## Your task
Take every line from the entries below that includes the word "Hantel" and copy it.

== Segment start ==

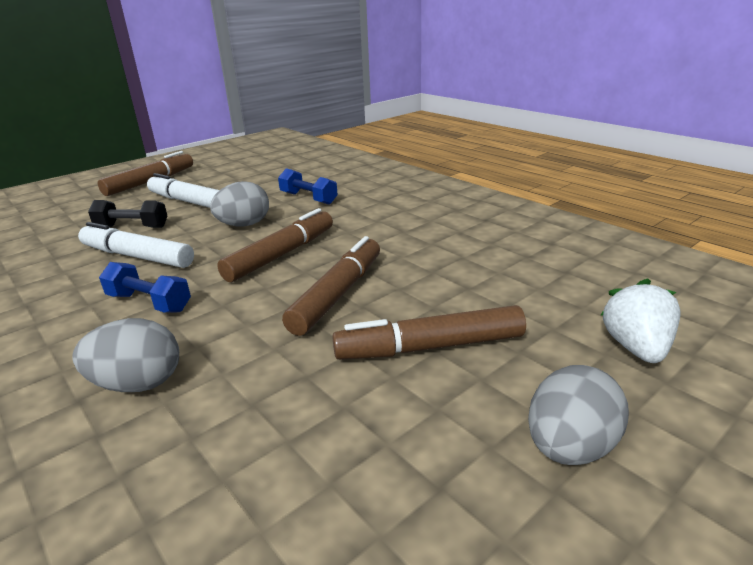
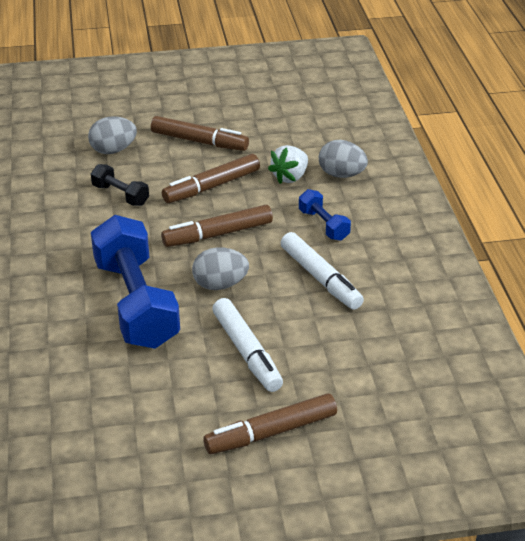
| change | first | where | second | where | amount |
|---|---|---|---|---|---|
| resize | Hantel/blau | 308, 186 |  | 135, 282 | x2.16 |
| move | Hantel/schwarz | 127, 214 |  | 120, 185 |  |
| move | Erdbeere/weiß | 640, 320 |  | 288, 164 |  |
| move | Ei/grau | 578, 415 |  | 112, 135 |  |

== Segment end ==

## Written response
| resize | Hantel/blau | 308, 186 |  | 135, 282 | x2.16 |
| move | Hantel/schwarz | 127, 214 |  | 120, 185 |  |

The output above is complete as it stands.